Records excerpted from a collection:
============

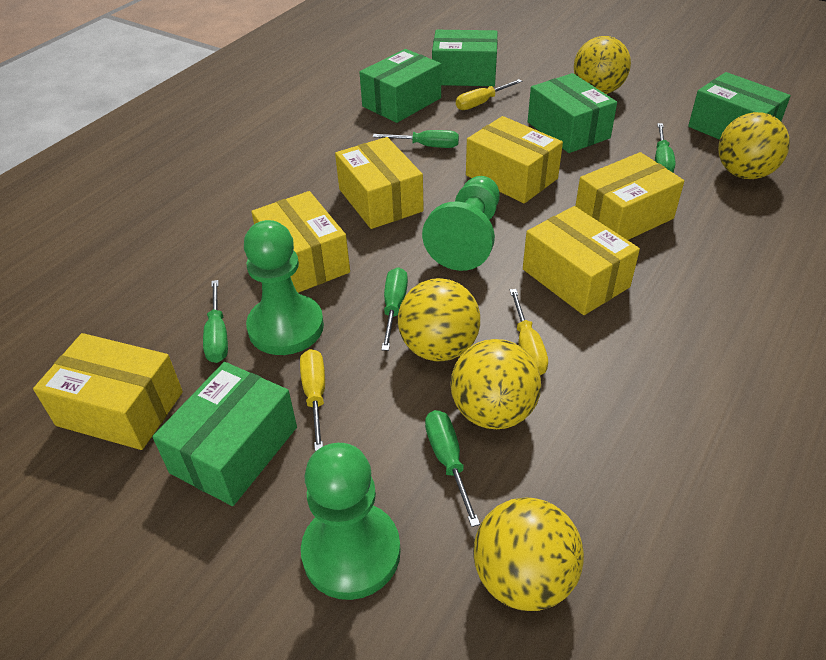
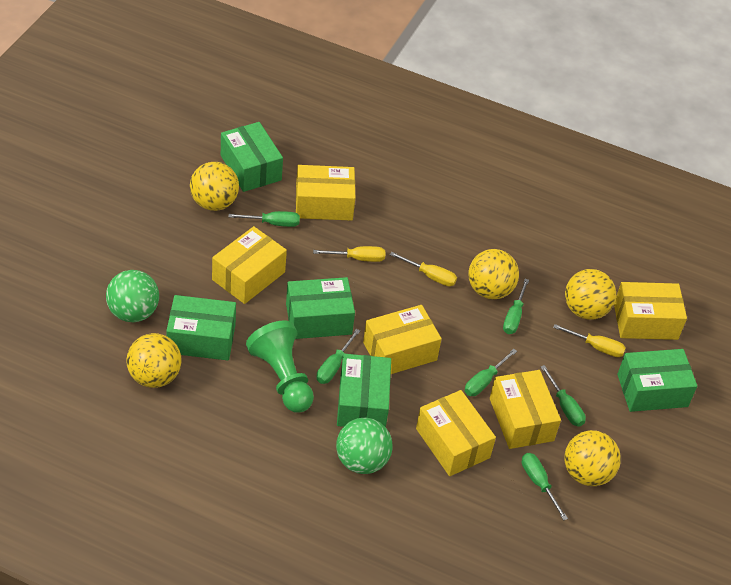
green ball: 0 -> 2
green pawn: 3 -> 1
green screwdriver: 5 -> 6

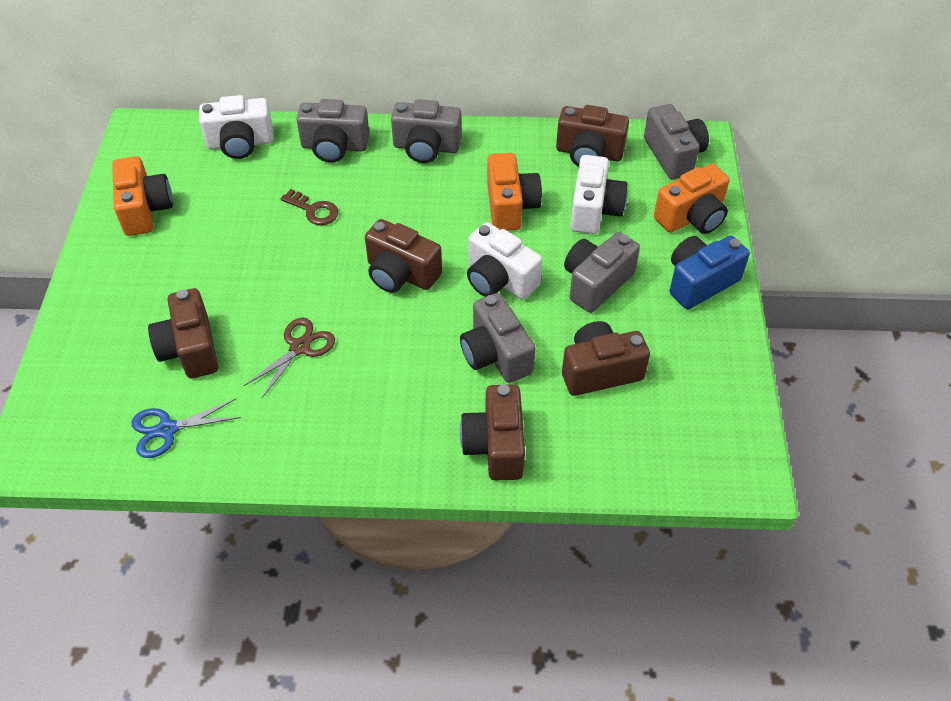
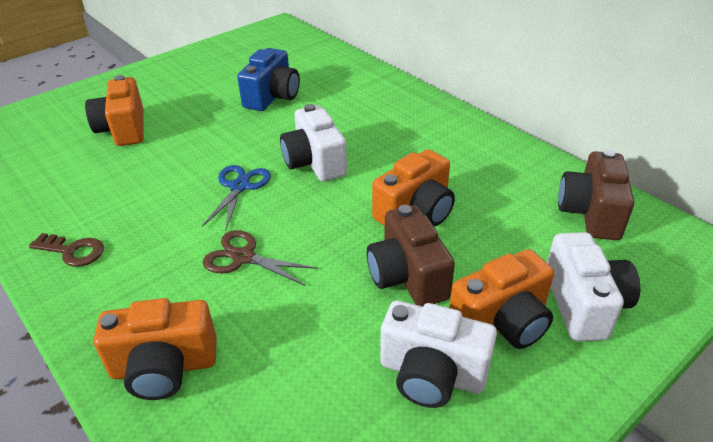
brown camera: 5 -> 2
grey camera: 5 -> 0
orange camera: 3 -> 4

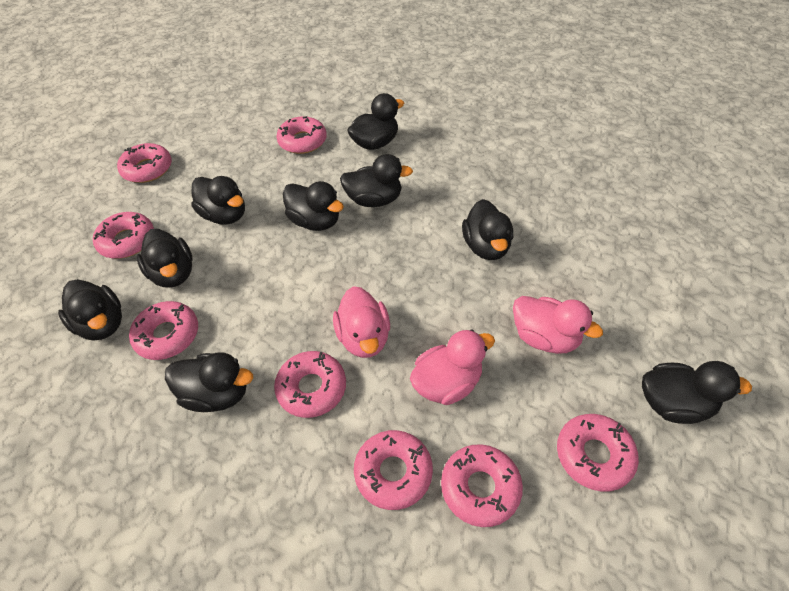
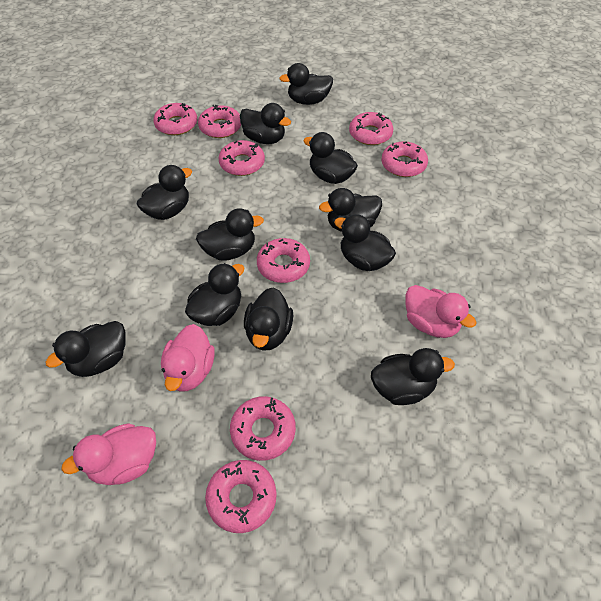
black duck: 9 -> 11

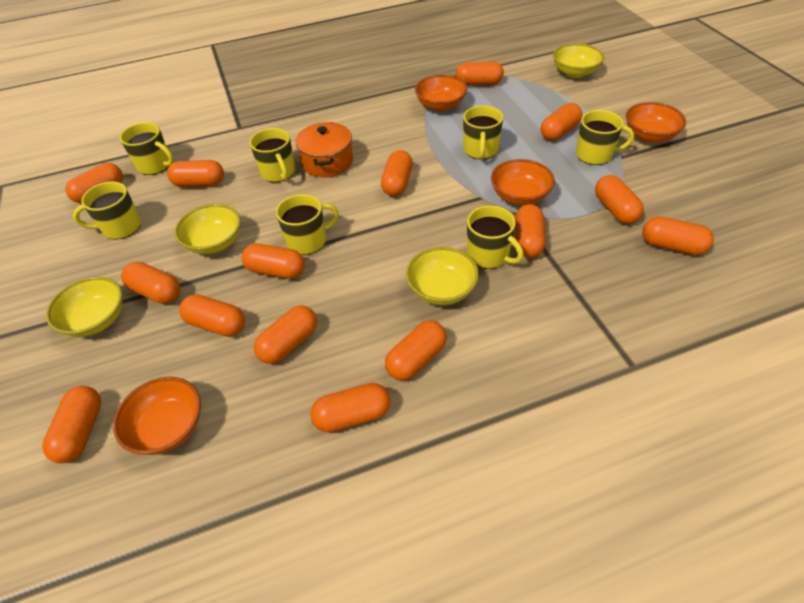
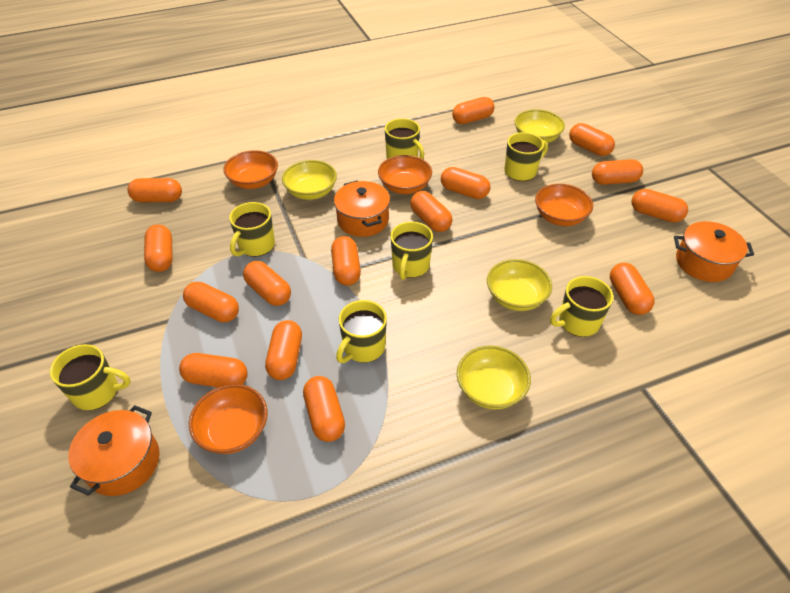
orange pot: 1 -> 3

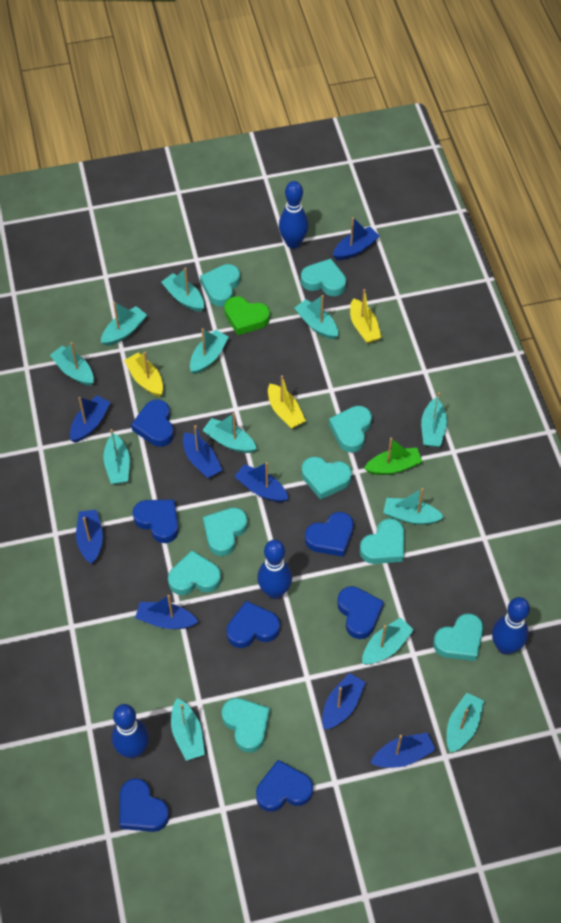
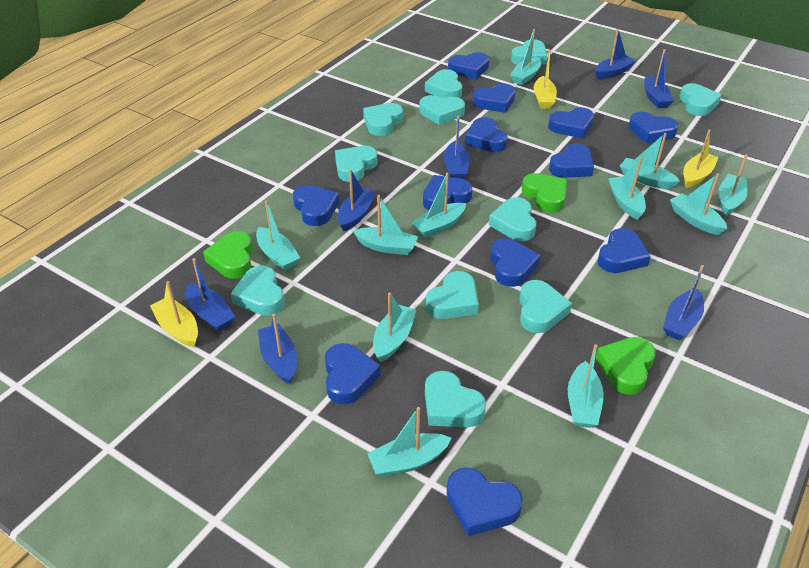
blue boat: 8 -> 7
blue bowling pin: 4 -> 0
blue heart: 7 -> 12
green boat: 1 -> 0
green heart: 1 -> 3
turquoise boat: 12 -> 11
turquoise heart: 9 -> 11

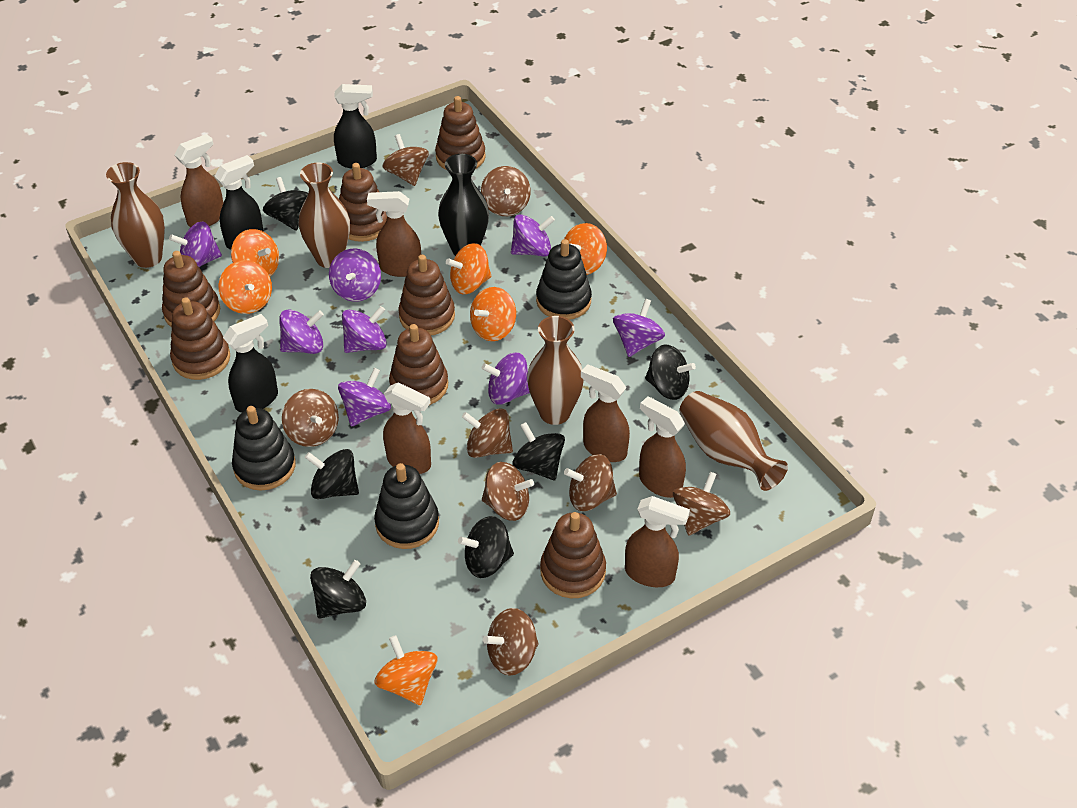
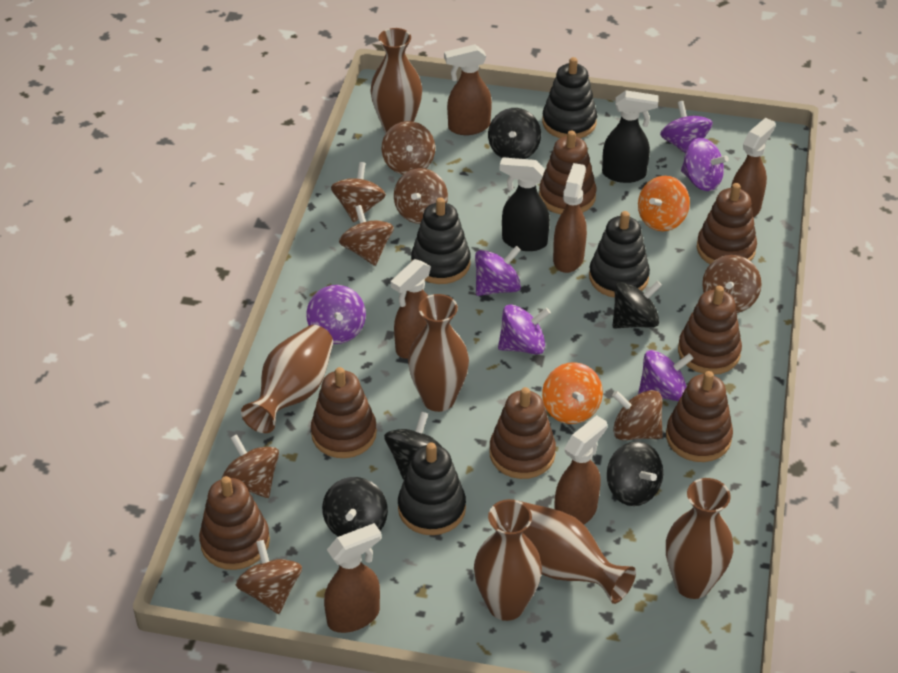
black spinning top: 6 -> 5
black spray bottle: 3 -> 2
black stacking toy: 3 -> 4
black vase: 1 -> 0
brown vase: 4 -> 6
orange spinning top: 6 -> 2
purple spinning top: 8 -> 6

============

Prompt:
What is wanted is an exact copy of the lines from the line with "brown camera: 5 -> 2" through the end of the records, both ends included, pictures excluded.

Task solution:
brown camera: 5 -> 2
grey camera: 5 -> 0
orange camera: 3 -> 4

black duck: 9 -> 11

orange pot: 1 -> 3

blue boat: 8 -> 7
blue bowling pin: 4 -> 0
blue heart: 7 -> 12
green boat: 1 -> 0
green heart: 1 -> 3
turquoise boat: 12 -> 11
turquoise heart: 9 -> 11

black spinning top: 6 -> 5
black spray bottle: 3 -> 2
black stacking toy: 3 -> 4
black vase: 1 -> 0
brown vase: 4 -> 6
orange spinning top: 6 -> 2
purple spinning top: 8 -> 6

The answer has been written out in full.